*Information shown:*
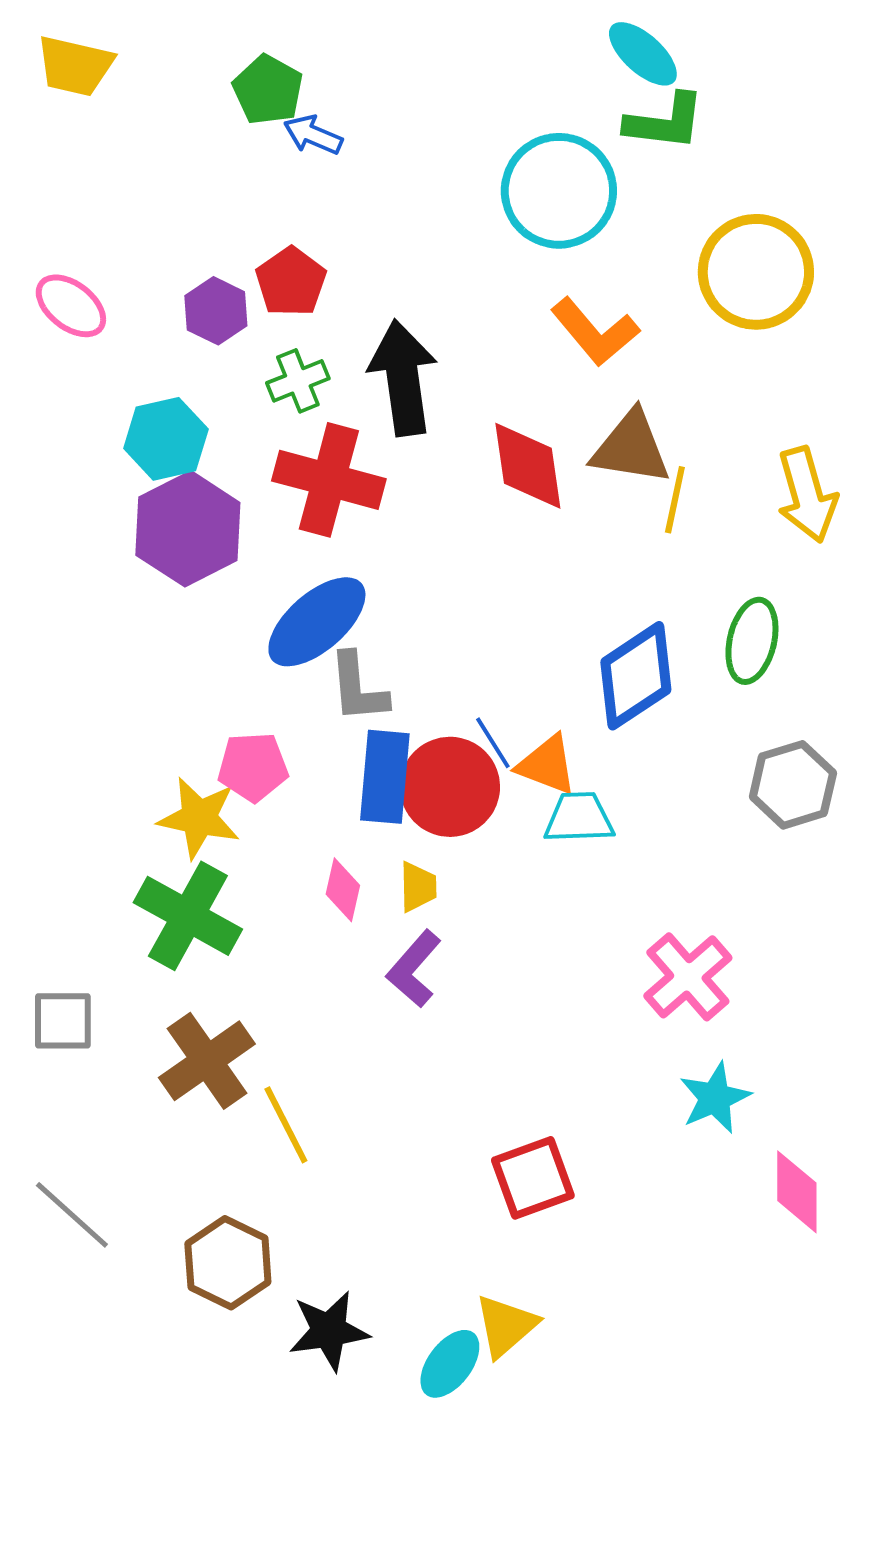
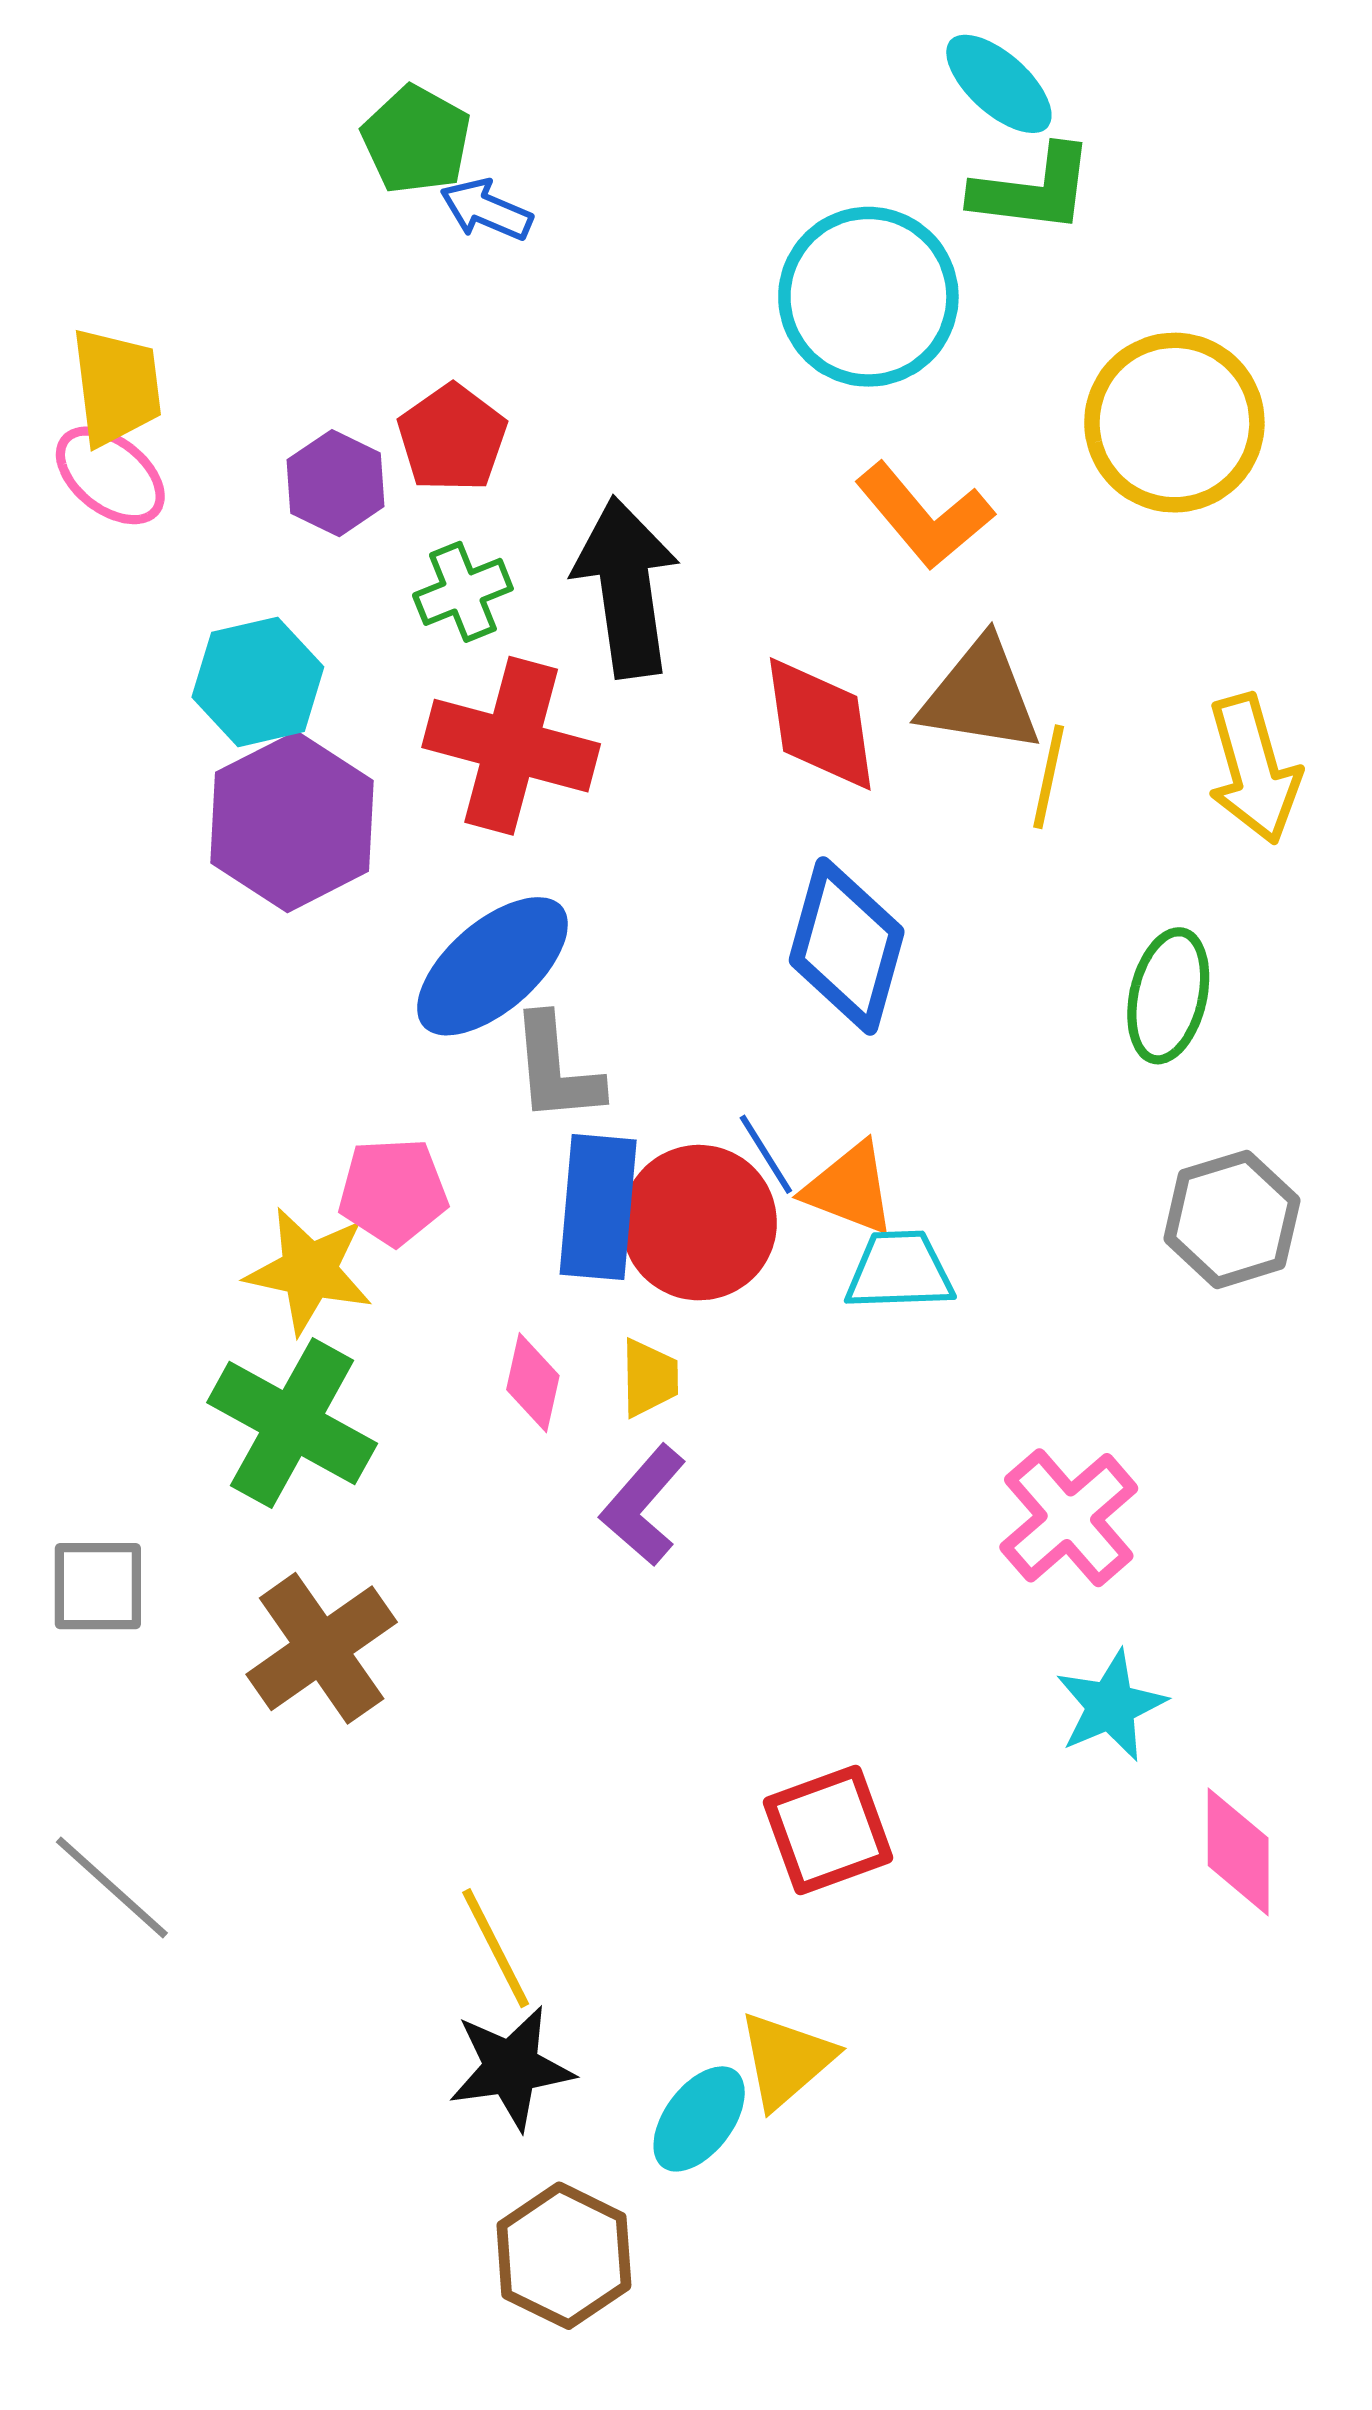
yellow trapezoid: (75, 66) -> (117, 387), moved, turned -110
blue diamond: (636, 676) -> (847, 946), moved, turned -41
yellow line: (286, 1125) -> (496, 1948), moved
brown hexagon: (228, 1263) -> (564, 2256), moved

==

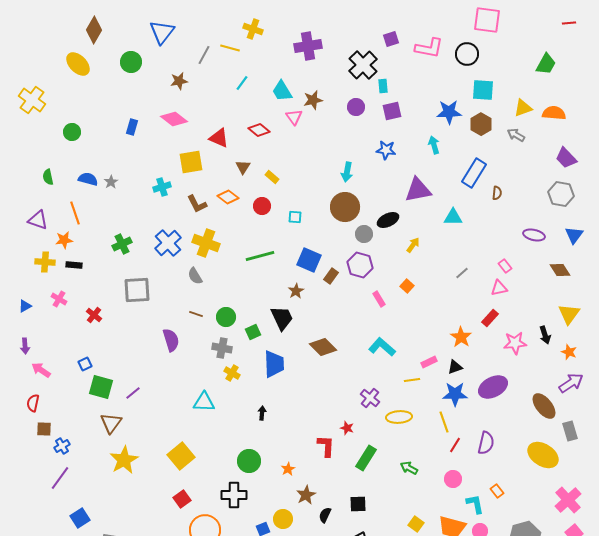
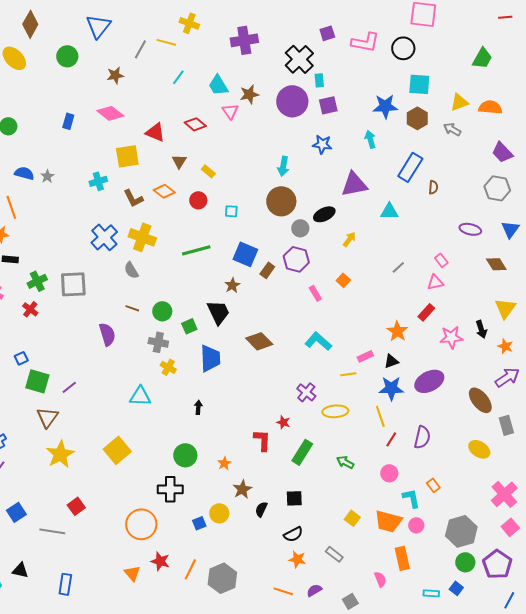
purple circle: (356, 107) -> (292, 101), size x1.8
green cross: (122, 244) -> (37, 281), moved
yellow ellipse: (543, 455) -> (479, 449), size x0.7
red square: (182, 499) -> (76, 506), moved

*What this task involves:* Looking at the data above, return every line from the one with "yellow trapezoid: (75, 66)" down to the one with "brown hexagon: (228, 1263)", exactly and inclusively.

*Exercise output:*
yellow trapezoid: (75, 66) -> (117, 387), moved, turned -110
blue diamond: (636, 676) -> (847, 946), moved, turned -41
yellow line: (286, 1125) -> (496, 1948), moved
brown hexagon: (228, 1263) -> (564, 2256), moved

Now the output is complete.